──────── EXTRACTED INFORMATION

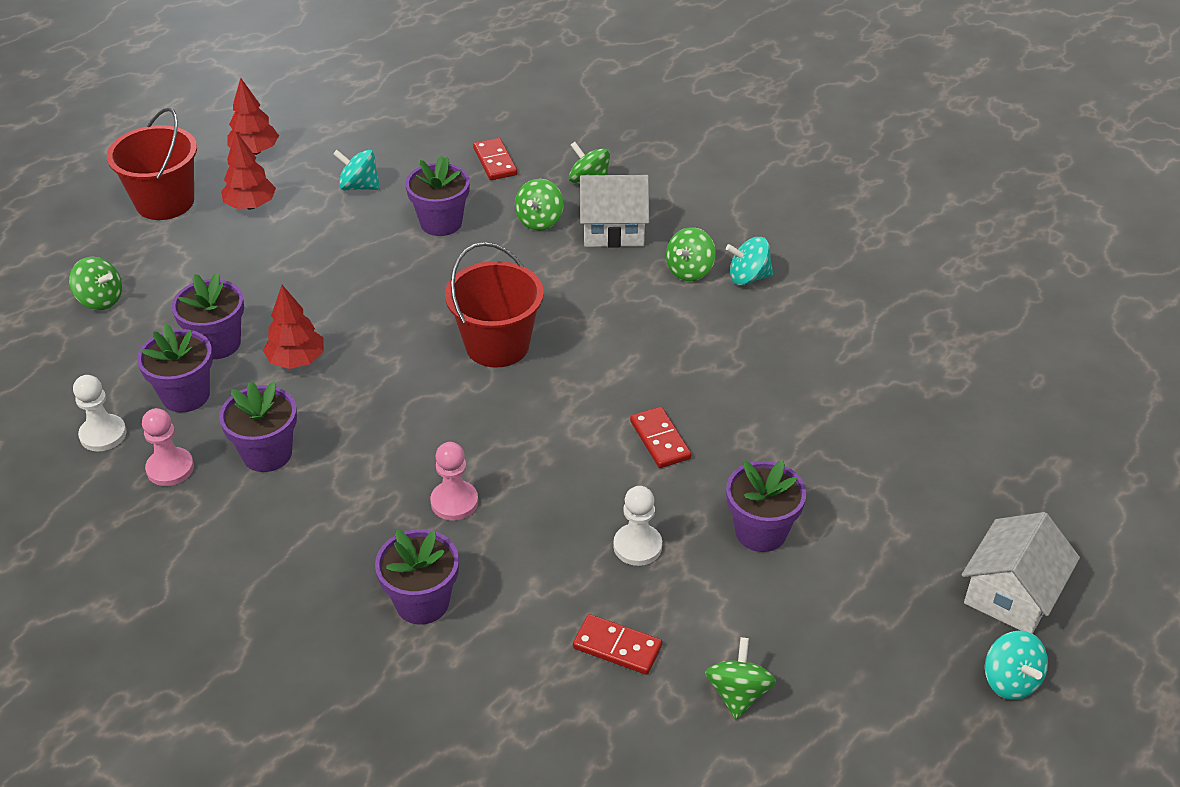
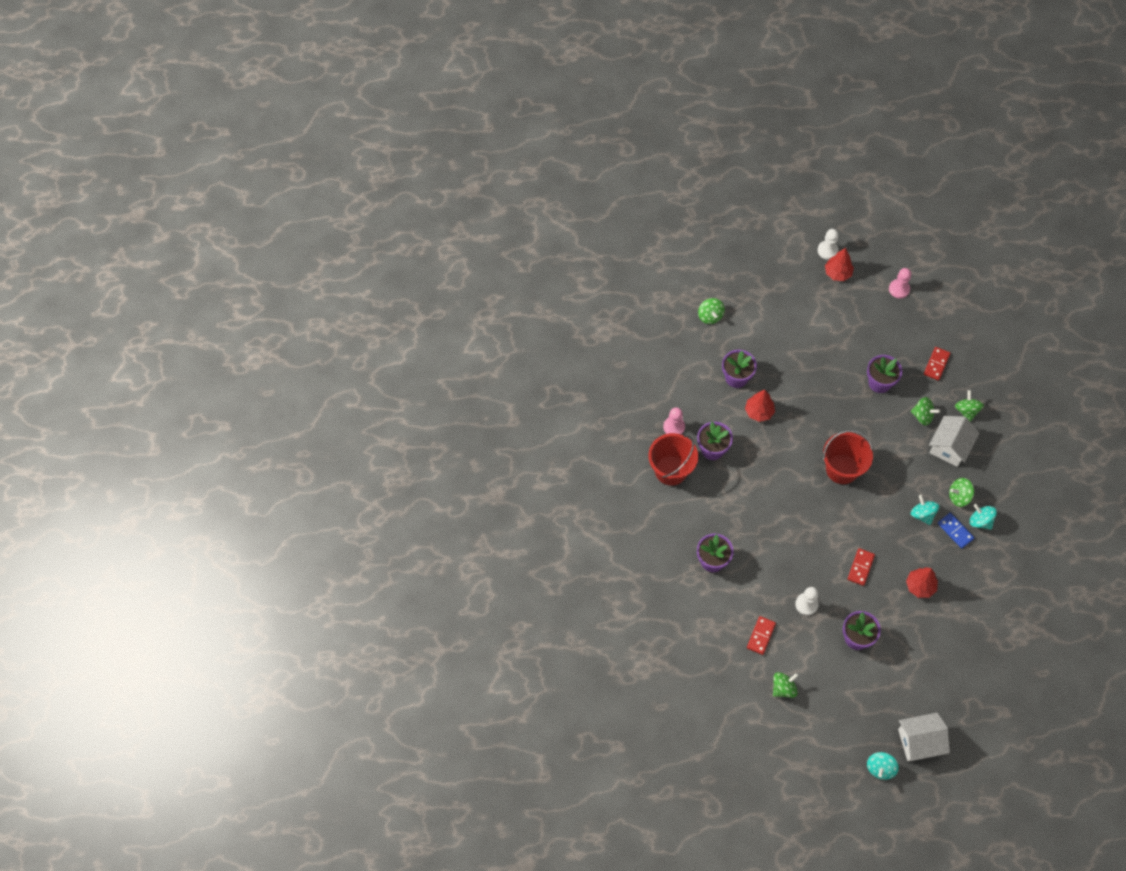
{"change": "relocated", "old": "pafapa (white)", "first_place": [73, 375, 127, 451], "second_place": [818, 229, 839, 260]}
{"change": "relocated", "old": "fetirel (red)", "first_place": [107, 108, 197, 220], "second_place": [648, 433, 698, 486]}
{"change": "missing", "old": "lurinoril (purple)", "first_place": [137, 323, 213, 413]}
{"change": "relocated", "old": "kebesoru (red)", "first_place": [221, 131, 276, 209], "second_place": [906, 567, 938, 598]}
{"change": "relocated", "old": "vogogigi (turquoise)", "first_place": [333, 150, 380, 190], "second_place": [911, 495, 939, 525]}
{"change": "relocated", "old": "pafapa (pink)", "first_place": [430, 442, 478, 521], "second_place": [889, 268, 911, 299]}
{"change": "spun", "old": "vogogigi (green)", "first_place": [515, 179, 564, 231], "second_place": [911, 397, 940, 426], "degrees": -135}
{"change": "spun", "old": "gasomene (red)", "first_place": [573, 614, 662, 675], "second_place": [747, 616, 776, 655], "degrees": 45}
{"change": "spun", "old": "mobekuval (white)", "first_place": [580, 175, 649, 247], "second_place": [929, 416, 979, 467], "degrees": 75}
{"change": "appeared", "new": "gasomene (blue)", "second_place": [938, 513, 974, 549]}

────────────────

◆ **WHAT IS EXPECTED**
Go through the entries above and copy every line containing "pafapa".

◆ **REPLY TO THE TASK**
{"change": "relocated", "old": "pafapa (white)", "first_place": [73, 375, 127, 451], "second_place": [818, 229, 839, 260]}
{"change": "relocated", "old": "pafapa (pink)", "first_place": [430, 442, 478, 521], "second_place": [889, 268, 911, 299]}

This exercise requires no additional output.